* **DATASET EXTRACT**
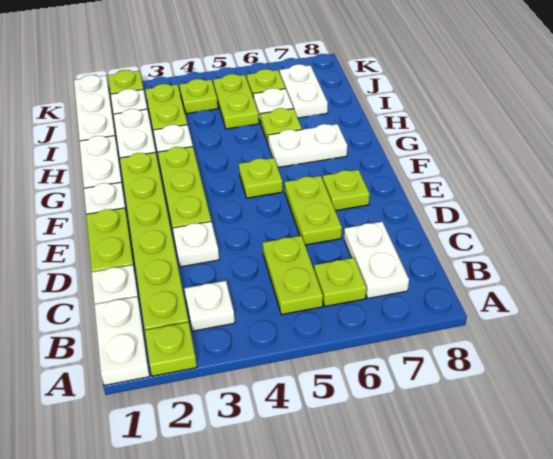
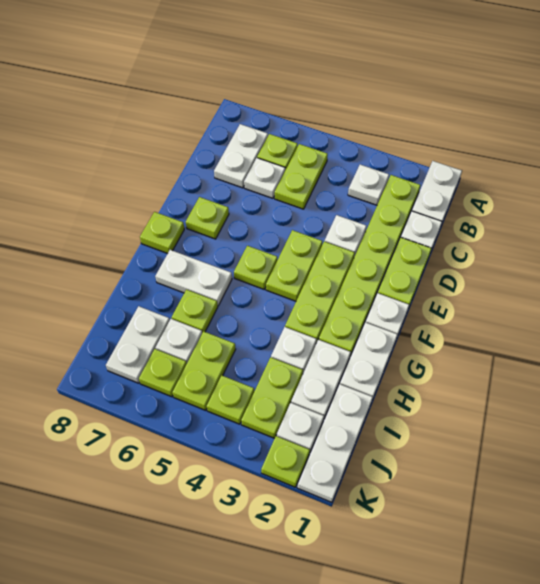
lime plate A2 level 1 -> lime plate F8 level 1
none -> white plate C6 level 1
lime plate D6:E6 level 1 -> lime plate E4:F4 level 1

* **REQUIRED WORK**
Could you copy the lines above exactly and skip the images?

* **ANSWER BOX**
lime plate A2 level 1 -> lime plate F8 level 1
none -> white plate C6 level 1
lime plate D6:E6 level 1 -> lime plate E4:F4 level 1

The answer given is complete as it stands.